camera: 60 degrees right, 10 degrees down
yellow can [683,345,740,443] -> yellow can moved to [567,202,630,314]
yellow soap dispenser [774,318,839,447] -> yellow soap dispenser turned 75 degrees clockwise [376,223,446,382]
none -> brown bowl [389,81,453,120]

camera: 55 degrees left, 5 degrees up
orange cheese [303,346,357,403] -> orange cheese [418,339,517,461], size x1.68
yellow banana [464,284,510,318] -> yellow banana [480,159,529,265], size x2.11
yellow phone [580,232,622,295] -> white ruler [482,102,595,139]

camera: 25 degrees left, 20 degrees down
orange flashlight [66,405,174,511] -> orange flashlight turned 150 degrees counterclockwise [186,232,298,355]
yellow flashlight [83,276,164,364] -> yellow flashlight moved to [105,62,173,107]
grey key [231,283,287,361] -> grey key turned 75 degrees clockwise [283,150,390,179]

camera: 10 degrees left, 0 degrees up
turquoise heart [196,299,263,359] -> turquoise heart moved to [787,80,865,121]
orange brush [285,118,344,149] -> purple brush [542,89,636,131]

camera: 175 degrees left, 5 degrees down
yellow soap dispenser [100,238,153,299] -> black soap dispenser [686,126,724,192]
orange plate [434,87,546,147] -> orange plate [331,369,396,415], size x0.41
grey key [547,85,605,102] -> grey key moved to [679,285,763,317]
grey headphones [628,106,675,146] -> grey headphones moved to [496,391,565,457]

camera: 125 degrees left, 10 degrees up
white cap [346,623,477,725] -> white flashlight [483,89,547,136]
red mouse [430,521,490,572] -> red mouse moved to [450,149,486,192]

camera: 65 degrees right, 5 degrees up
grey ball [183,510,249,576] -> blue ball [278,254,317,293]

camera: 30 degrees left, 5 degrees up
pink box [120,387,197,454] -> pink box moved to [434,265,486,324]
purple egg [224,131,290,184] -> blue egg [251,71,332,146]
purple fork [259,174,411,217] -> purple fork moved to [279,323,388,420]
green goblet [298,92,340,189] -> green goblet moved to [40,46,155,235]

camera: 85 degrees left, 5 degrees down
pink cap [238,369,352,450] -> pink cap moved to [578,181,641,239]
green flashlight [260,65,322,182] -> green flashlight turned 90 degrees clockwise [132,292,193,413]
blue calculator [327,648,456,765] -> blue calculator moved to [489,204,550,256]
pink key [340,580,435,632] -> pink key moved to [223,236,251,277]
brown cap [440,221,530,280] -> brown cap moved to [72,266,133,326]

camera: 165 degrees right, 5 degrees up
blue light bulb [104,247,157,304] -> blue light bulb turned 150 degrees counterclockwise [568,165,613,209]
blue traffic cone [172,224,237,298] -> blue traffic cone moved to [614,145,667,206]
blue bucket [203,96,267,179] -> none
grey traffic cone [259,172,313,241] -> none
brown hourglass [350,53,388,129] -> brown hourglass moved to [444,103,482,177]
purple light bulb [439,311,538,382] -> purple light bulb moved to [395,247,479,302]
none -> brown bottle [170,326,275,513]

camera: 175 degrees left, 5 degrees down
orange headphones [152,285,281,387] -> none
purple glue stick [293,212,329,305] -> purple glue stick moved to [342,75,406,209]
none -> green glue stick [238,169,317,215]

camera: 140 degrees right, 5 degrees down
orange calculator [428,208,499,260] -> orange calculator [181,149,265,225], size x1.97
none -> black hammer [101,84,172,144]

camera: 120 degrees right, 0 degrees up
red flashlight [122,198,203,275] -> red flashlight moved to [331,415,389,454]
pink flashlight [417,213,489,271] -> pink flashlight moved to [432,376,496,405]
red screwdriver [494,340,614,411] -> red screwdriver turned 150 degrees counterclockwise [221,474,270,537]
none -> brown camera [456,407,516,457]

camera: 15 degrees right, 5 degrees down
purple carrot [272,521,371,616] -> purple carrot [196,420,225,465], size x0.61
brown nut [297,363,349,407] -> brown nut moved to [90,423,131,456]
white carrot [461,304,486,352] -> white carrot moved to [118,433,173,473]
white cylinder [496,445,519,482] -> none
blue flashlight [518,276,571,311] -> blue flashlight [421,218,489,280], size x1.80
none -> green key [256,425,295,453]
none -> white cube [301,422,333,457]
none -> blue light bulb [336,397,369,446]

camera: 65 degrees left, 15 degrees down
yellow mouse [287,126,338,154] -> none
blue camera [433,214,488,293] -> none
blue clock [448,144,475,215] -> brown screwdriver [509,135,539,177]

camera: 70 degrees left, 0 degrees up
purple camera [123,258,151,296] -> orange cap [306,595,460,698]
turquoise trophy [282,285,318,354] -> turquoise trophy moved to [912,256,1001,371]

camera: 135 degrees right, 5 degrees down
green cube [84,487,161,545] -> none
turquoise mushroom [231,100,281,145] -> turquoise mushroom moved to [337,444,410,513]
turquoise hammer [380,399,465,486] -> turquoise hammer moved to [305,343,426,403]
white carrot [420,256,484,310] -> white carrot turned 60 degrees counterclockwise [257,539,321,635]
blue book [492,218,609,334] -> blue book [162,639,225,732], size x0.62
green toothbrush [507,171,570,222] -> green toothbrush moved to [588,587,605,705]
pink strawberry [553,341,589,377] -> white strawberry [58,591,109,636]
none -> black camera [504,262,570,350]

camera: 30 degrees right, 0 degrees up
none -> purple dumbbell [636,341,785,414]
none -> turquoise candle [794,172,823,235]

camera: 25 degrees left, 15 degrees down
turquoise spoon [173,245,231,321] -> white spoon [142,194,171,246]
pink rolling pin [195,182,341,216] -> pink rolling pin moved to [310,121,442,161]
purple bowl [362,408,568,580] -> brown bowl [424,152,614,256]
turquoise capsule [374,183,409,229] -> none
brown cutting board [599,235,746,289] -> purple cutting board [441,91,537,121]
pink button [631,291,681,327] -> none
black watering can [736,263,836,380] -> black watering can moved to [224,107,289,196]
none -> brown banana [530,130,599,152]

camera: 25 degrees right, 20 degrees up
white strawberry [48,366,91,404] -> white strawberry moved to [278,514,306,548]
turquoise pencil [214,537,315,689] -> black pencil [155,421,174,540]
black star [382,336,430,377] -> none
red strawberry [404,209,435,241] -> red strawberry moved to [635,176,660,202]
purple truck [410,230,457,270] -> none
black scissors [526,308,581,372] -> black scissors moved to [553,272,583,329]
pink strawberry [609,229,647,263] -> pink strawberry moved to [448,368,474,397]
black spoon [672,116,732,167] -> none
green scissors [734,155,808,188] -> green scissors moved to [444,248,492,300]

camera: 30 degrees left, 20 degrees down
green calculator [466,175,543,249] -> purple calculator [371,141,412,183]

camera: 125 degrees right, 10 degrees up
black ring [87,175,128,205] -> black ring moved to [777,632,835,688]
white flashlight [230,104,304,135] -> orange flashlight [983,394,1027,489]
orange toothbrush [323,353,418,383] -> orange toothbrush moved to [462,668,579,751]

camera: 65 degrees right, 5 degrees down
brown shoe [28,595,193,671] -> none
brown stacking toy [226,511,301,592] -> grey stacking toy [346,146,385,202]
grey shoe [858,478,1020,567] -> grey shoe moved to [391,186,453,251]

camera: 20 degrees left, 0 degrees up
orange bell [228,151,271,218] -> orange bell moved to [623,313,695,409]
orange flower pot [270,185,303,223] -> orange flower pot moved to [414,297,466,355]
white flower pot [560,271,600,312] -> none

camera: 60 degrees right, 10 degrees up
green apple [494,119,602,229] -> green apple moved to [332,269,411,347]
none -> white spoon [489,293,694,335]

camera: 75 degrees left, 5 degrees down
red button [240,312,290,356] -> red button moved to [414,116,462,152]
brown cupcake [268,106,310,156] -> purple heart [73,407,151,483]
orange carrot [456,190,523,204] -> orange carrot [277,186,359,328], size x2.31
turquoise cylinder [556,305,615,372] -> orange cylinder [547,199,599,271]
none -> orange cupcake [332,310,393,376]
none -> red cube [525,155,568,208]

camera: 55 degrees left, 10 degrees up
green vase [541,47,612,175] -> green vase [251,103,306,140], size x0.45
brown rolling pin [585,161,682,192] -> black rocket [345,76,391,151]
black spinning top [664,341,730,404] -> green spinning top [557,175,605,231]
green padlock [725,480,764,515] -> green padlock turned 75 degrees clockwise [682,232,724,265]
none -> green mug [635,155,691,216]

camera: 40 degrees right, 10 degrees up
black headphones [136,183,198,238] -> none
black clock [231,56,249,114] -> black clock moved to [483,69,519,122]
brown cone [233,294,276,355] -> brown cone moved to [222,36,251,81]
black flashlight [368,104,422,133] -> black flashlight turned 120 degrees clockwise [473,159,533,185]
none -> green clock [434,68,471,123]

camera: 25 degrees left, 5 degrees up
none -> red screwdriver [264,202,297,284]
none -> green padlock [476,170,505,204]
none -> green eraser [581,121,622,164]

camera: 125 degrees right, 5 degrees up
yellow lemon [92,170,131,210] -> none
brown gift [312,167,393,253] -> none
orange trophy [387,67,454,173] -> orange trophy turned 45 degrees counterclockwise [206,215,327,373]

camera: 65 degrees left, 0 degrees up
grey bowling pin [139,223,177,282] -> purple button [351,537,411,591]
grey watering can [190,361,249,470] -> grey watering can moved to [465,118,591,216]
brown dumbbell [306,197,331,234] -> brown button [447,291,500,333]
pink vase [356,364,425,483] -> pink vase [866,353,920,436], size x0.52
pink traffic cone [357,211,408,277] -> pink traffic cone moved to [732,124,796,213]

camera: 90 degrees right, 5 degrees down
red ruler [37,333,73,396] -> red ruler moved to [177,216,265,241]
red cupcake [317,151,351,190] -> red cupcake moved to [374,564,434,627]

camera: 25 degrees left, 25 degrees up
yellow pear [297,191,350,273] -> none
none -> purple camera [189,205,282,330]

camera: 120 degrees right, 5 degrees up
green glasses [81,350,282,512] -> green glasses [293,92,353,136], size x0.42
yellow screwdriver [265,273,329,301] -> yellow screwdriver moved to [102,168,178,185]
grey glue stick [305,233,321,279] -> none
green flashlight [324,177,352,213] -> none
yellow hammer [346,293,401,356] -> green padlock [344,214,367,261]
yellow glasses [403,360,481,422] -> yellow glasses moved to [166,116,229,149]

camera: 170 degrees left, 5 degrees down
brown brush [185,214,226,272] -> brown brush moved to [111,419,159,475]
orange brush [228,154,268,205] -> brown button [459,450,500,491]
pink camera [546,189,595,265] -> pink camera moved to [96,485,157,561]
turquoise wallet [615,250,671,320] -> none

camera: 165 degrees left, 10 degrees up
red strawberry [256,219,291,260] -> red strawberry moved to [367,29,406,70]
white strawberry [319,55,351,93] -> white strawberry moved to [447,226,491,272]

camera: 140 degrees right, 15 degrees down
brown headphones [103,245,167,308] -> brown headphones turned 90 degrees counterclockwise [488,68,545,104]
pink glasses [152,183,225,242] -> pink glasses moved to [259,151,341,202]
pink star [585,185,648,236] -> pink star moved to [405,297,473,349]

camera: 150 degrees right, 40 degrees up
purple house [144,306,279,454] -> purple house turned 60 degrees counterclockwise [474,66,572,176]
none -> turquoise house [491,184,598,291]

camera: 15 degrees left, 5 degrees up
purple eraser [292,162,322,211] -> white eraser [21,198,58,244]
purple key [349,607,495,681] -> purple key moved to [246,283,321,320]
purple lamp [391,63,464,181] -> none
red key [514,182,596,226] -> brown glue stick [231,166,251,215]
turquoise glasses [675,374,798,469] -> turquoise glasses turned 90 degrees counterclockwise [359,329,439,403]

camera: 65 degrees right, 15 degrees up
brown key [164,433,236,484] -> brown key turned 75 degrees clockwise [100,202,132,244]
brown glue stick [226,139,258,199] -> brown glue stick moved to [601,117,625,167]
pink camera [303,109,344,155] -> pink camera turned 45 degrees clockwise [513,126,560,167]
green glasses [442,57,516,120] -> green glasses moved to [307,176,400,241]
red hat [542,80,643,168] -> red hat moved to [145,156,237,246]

▶ [Directions]
Restate word for word only the lines above from the line containing "black flashlight [368,104,422,133]" to the line containing "red strawberry [256,219,291,260]", both of them included.

▶ [Task output]
black flashlight [368,104,422,133] -> black flashlight turned 120 degrees clockwise [473,159,533,185]
none -> green clock [434,68,471,123]

camera: 25 degrees left, 5 degrees up
none -> red screwdriver [264,202,297,284]
none -> green padlock [476,170,505,204]
none -> green eraser [581,121,622,164]

camera: 125 degrees right, 5 degrees up
yellow lemon [92,170,131,210] -> none
brown gift [312,167,393,253] -> none
orange trophy [387,67,454,173] -> orange trophy turned 45 degrees counterclockwise [206,215,327,373]

camera: 65 degrees left, 0 degrees up
grey bowling pin [139,223,177,282] -> purple button [351,537,411,591]
grey watering can [190,361,249,470] -> grey watering can moved to [465,118,591,216]
brown dumbbell [306,197,331,234] -> brown button [447,291,500,333]
pink vase [356,364,425,483] -> pink vase [866,353,920,436], size x0.52
pink traffic cone [357,211,408,277] -> pink traffic cone moved to [732,124,796,213]

camera: 90 degrees right, 5 degrees down
red ruler [37,333,73,396] -> red ruler moved to [177,216,265,241]
red cupcake [317,151,351,190] -> red cupcake moved to [374,564,434,627]

camera: 25 degrees left, 25 degrees up
yellow pear [297,191,350,273] -> none
none -> purple camera [189,205,282,330]

camera: 120 degrees right, 5 degrees up
green glasses [81,350,282,512] -> green glasses [293,92,353,136], size x0.42
yellow screwdriver [265,273,329,301] -> yellow screwdriver moved to [102,168,178,185]
grey glue stick [305,233,321,279] -> none
green flashlight [324,177,352,213] -> none
yellow hammer [346,293,401,356] -> green padlock [344,214,367,261]
yellow glasses [403,360,481,422] -> yellow glasses moved to [166,116,229,149]

camera: 170 degrees left, 5 degrees down
brown brush [185,214,226,272] -> brown brush moved to [111,419,159,475]
orange brush [228,154,268,205] -> brown button [459,450,500,491]
pink camera [546,189,595,265] -> pink camera moved to [96,485,157,561]
turquoise wallet [615,250,671,320] -> none

camera: 165 degrees left, 10 degrees up
red strawberry [256,219,291,260] -> red strawberry moved to [367,29,406,70]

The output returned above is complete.